Before and after coordinates

┌──

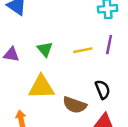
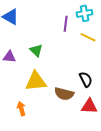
purple line: (109, 44) -> (66, 24), moved
yellow line: (83, 50) -> (88, 37), moved, turned 42

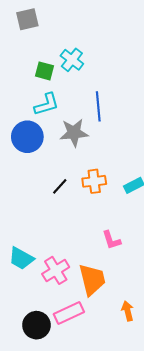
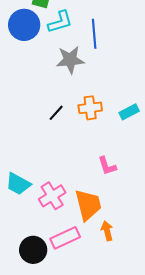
cyan L-shape: (47, 104) -> (60, 22), moved
blue circle: (27, 137) -> (24, 25), moved
orange arrow: (128, 311) -> (107, 231), moved

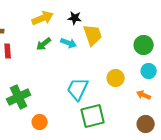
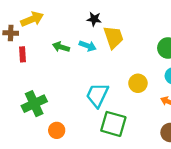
yellow arrow: (43, 18) -> (32, 19), moved
green arrow: (44, 44) -> (61, 47), turned 56
green square: (93, 116) -> (113, 124), turned 30

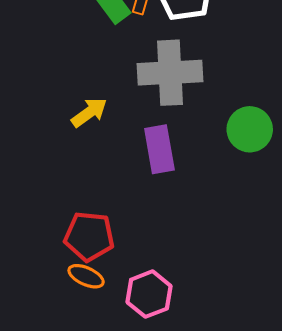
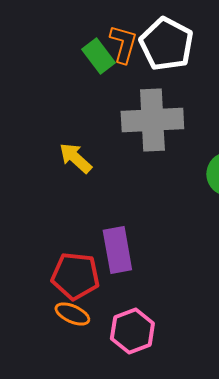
yellow arrow: (89, 113) -> (75, 158), turned -102
purple rectangle: (159, 149) -> (117, 250), moved

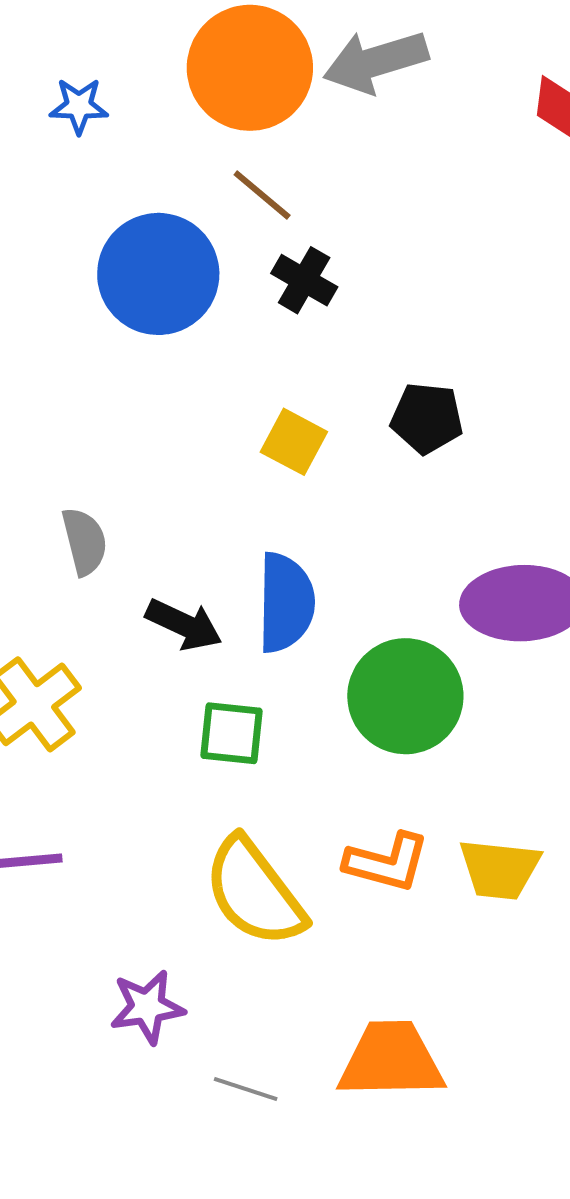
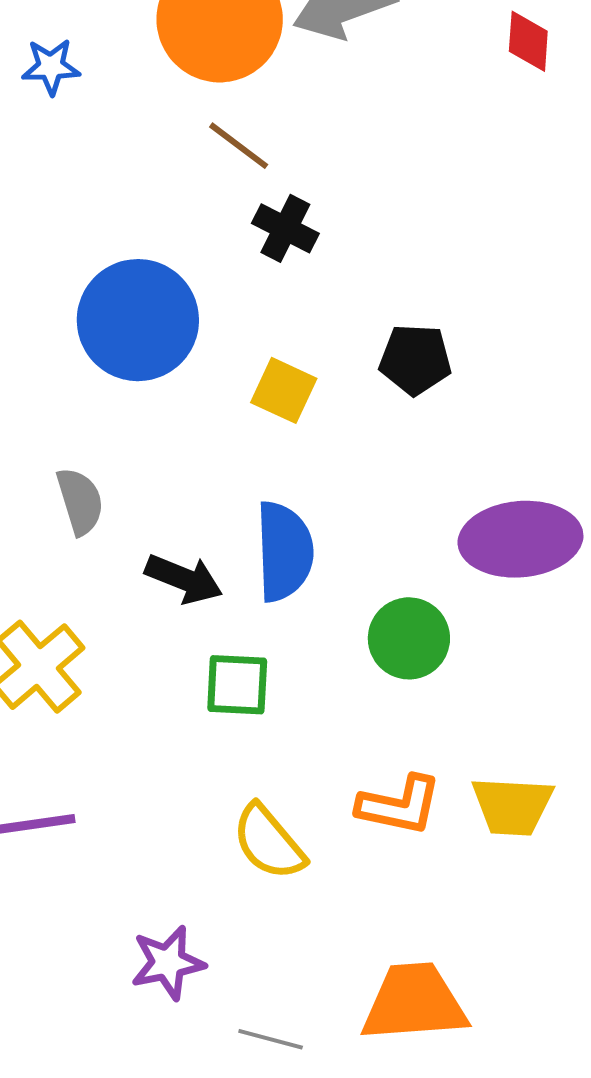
blue circle: (158, 274) -> (138, 320), moved
green circle: (405, 696) -> (409, 638), size x0.7
yellow semicircle: (254, 892) -> (269, 842), size x0.7

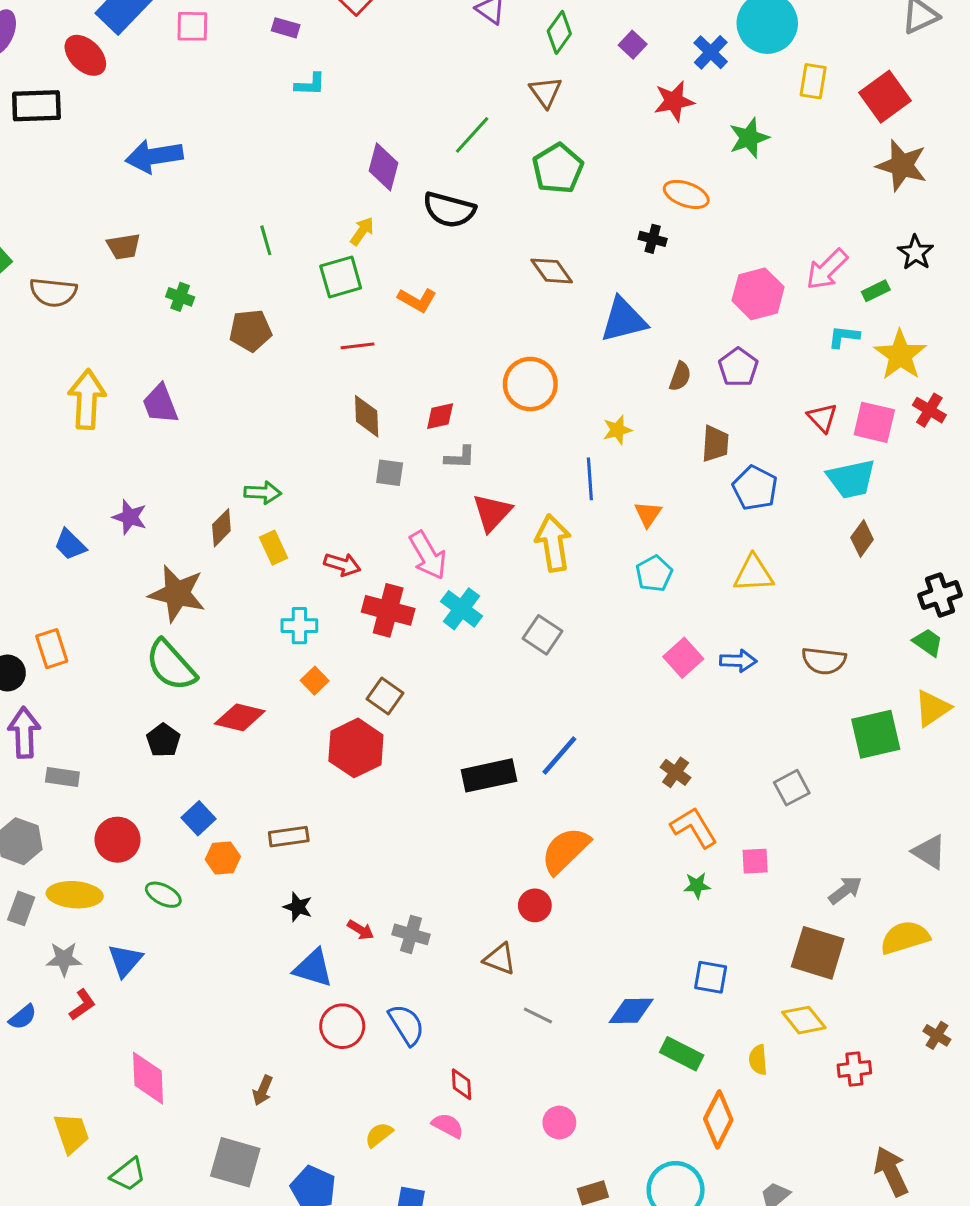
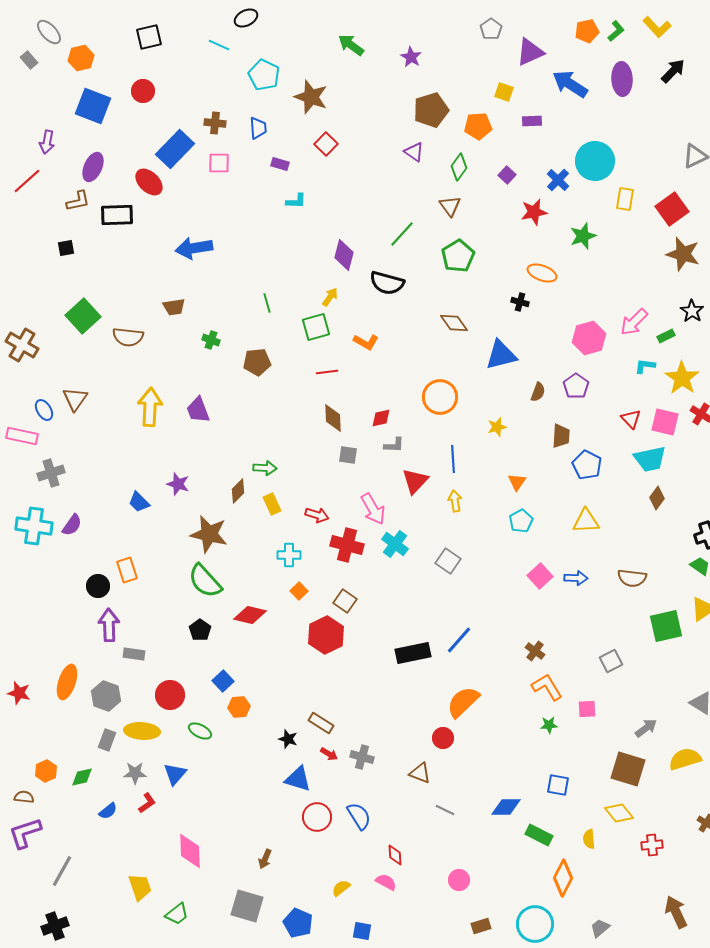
blue line: (590, 479) -> (453, 459), moved
yellow arrow: (553, 543) -> (455, 501), size x0.6
brown rectangle: (289, 837) -> (321, 723), moved, turned 40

└──

Exclude the images and copy every record above exactly.

Answer to the problem:
purple line: (109, 44) -> (66, 24), moved
yellow line: (83, 50) -> (88, 37), moved, turned 42

cyan L-shape: (47, 104) -> (60, 22), moved
blue circle: (27, 137) -> (24, 25), moved
orange arrow: (128, 311) -> (107, 231), moved

yellow arrow: (43, 18) -> (32, 19), moved
green arrow: (44, 44) -> (61, 47), turned 56
green square: (93, 116) -> (113, 124), turned 30

yellow arrow: (89, 113) -> (75, 158), turned -102
purple rectangle: (159, 149) -> (117, 250), moved

blue circle: (158, 274) -> (138, 320), moved
green circle: (405, 696) -> (409, 638), size x0.7
yellow semicircle: (254, 892) -> (269, 842), size x0.7

blue line: (590, 479) -> (453, 459), moved
yellow arrow: (553, 543) -> (455, 501), size x0.6
brown rectangle: (289, 837) -> (321, 723), moved, turned 40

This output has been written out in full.